Search the records below for "yellow" and copy every line it turns up in.

(Multi-step shape edit data)
Segment Open
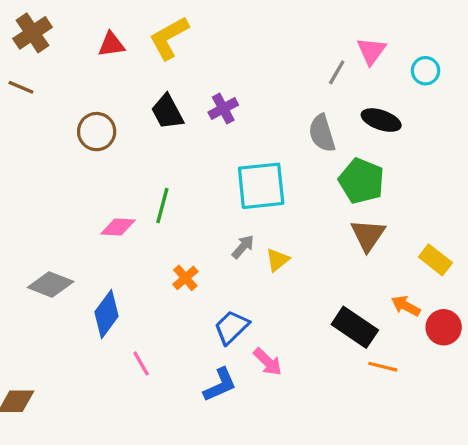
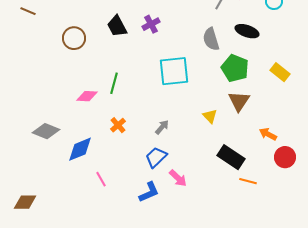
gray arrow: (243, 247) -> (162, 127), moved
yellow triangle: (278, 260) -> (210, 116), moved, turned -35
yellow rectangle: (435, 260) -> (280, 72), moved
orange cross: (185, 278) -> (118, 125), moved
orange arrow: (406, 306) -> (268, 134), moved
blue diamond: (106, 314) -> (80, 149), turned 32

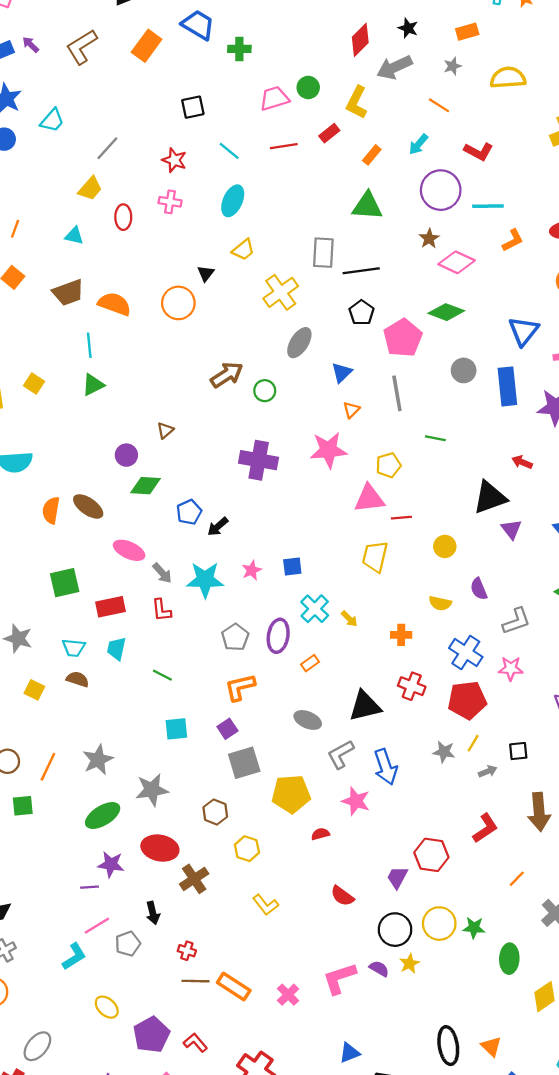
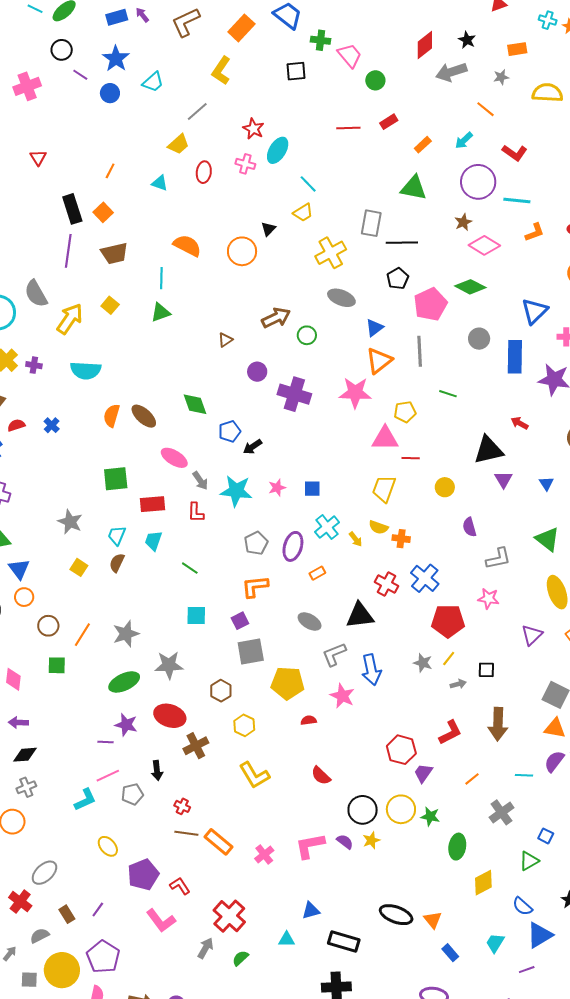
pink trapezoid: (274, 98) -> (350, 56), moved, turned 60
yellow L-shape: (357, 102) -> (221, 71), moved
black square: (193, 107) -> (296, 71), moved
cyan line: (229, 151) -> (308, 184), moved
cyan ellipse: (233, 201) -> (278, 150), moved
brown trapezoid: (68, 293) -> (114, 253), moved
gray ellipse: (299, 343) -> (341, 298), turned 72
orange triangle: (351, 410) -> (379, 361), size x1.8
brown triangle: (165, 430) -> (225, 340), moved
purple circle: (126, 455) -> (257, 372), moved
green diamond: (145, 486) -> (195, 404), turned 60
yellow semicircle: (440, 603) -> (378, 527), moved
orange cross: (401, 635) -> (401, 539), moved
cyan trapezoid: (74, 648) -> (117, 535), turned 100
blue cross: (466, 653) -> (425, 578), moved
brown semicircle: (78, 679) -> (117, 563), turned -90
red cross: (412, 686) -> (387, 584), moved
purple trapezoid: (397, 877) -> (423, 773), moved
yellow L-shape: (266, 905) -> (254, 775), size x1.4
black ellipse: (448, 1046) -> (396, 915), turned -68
Segment Closed
◆ **WRITTEN ANSWER**:
yellow triangle: (278, 260) -> (210, 116), moved, turned -35
yellow rectangle: (435, 260) -> (280, 72), moved
yellow L-shape: (357, 102) -> (221, 71), moved
yellow semicircle: (440, 603) -> (378, 527), moved
yellow L-shape: (266, 905) -> (254, 775), size x1.4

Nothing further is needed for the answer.